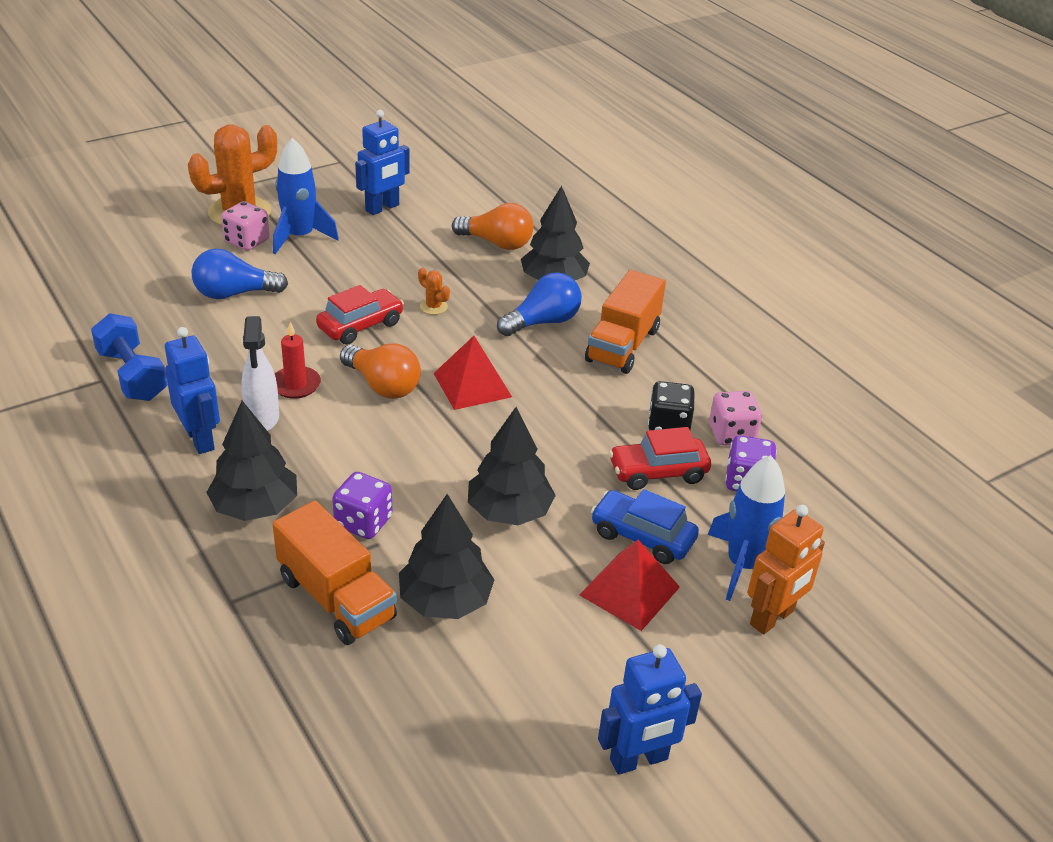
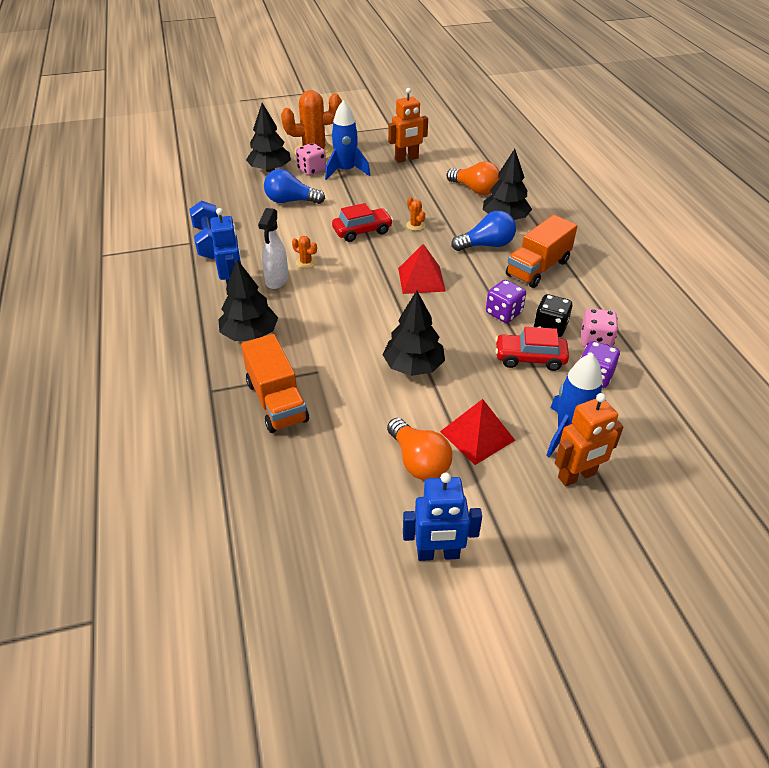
camera: 20 degrees right, 5 degrees up
(295, 385) = (306, 262): red candle -> orange cactus
(363, 522) = (313, 356): purple dice -> purple dice (504, 313)
(382, 208) = (406, 159): blue robot -> orange robot
(383, 385) = (361, 271): orange light bulb -> orange light bulb (419, 461)
(445, 601) = (346, 417): black tree -> black tree (270, 169)
(642, 536) = (501, 400): blue car -> none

- Description of the task:
Please retype the listing exactly, leaving out any images.

- Result of the exercise:
camera: 20 degrees right, 5 degrees up
(295, 385) = (306, 262): red candle -> orange cactus
(363, 522) = (313, 356): purple dice -> purple dice (504, 313)
(382, 208) = (406, 159): blue robot -> orange robot
(383, 385) = (361, 271): orange light bulb -> orange light bulb (419, 461)
(445, 601) = (346, 417): black tree -> black tree (270, 169)
(642, 536) = (501, 400): blue car -> none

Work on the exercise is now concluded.